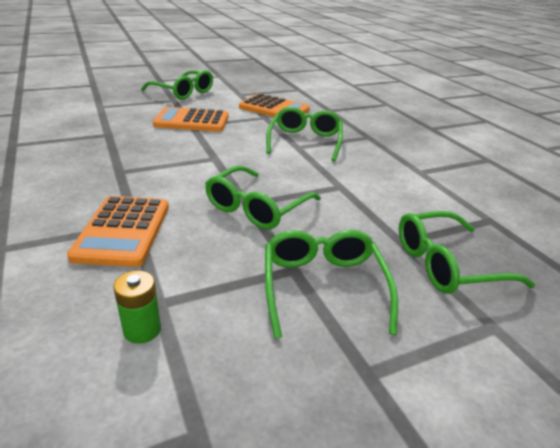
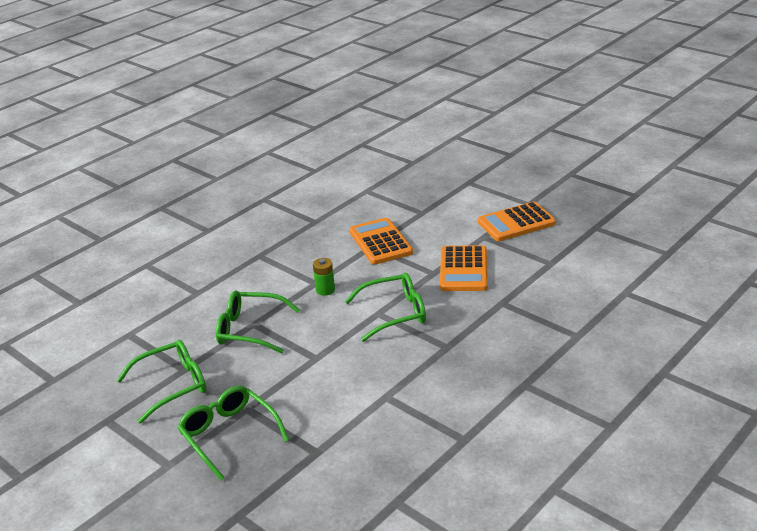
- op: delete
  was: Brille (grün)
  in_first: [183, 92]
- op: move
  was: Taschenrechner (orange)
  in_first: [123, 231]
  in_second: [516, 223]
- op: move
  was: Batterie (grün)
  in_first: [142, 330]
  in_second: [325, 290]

==*==

• PROBLEM TO WORK ON: Write out the entries above word for word. Do not include the pictures.

• REPLY TO THE TASK:
- op: delete
  was: Brille (grün)
  in_first: [183, 92]
- op: move
  was: Taschenrechner (orange)
  in_first: [123, 231]
  in_second: [516, 223]
- op: move
  was: Batterie (grün)
  in_first: [142, 330]
  in_second: [325, 290]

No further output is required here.